Required action:
The word "pyramid" may appear in lines of the data; say how many such lines there are, with nothing beyond the number.

Provided data:
++++++++++
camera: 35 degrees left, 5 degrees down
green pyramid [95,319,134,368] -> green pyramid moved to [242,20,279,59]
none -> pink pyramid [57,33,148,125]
++++++++++
Result below:
2